AIM OF THE EXERCISE —
Check every line of the data below for the string "none", and copy the ones that hold it.

GIVEN DATA —
────────────────────

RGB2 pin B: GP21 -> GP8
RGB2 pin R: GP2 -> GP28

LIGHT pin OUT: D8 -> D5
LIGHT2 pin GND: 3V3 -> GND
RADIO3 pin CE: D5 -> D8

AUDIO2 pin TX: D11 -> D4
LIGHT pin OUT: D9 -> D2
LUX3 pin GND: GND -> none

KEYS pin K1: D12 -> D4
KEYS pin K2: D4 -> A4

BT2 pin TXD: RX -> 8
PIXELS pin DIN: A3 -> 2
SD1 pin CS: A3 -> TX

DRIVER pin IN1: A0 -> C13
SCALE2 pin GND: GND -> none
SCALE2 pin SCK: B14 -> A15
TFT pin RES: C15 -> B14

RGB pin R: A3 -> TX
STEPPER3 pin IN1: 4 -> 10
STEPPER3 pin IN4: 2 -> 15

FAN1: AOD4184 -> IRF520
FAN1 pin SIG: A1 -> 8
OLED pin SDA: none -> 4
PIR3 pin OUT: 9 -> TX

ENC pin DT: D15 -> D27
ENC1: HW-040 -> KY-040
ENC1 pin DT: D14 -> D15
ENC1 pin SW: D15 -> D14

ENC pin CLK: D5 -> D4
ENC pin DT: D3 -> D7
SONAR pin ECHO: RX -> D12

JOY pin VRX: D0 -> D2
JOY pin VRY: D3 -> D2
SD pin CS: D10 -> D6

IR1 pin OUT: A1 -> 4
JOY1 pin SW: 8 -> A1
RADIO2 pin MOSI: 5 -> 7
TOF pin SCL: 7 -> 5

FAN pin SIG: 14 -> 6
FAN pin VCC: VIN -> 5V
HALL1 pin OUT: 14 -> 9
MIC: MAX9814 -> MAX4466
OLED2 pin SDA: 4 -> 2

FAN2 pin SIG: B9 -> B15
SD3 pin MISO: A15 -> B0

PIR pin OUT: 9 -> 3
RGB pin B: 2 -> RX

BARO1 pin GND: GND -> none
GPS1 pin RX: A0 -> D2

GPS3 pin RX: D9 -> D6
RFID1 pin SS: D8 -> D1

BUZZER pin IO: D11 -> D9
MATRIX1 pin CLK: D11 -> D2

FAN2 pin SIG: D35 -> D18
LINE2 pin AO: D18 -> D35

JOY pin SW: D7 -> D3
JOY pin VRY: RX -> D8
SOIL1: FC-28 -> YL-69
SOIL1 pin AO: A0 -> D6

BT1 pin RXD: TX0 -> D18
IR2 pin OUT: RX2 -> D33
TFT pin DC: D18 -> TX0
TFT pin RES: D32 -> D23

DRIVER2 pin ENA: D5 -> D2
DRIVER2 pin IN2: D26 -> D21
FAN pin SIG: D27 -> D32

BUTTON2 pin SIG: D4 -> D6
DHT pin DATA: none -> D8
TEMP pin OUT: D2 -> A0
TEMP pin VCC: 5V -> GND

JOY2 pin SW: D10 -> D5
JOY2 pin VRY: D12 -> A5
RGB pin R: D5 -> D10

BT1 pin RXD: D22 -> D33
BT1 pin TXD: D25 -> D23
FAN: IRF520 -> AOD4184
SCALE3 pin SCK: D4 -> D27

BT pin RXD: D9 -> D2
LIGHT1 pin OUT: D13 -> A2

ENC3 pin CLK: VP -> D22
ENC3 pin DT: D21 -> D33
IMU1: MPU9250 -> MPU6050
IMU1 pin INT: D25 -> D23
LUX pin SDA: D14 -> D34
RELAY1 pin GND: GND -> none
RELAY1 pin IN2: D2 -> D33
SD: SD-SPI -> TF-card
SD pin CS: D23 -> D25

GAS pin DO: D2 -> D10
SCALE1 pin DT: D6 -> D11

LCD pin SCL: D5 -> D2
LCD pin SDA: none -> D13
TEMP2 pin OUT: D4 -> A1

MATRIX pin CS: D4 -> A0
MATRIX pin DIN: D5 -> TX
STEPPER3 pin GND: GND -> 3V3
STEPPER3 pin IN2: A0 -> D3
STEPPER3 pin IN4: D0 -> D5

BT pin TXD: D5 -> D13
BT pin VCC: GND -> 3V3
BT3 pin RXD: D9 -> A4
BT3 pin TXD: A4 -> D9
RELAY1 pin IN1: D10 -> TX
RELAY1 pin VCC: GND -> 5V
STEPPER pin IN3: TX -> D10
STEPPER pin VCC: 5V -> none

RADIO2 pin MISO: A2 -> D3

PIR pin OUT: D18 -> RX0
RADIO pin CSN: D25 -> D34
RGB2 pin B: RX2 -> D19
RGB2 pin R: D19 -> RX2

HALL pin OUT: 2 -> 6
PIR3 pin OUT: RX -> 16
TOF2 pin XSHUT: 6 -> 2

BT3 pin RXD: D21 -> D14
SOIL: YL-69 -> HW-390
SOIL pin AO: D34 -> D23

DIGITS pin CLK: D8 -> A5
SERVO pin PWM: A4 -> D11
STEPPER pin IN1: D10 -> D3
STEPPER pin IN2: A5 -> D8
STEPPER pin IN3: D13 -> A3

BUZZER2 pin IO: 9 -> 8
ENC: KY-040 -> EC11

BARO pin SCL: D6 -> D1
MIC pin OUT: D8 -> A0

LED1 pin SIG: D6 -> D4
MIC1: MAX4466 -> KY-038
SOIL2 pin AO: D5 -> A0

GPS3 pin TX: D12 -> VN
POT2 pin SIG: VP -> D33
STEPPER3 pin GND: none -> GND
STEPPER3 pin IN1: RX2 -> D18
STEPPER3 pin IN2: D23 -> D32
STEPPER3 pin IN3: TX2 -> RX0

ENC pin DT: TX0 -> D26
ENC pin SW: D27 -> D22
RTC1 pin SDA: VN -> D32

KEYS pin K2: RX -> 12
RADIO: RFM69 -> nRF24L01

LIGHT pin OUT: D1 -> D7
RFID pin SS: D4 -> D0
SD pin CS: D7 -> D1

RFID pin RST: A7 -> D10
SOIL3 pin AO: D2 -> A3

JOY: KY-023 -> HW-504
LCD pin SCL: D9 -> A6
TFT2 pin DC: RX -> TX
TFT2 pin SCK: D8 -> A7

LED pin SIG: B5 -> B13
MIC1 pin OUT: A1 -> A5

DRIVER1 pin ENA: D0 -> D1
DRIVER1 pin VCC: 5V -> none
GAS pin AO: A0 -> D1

────────────────────

PROBLEM SOLUTION —
LUX3 pin GND: GND -> none
SCALE2 pin GND: GND -> none
OLED pin SDA: none -> 4
BARO1 pin GND: GND -> none
DHT pin DATA: none -> D8
RELAY1 pin GND: GND -> none
LCD pin SDA: none -> D13
STEPPER pin VCC: 5V -> none
STEPPER3 pin GND: none -> GND
DRIVER1 pin VCC: 5V -> none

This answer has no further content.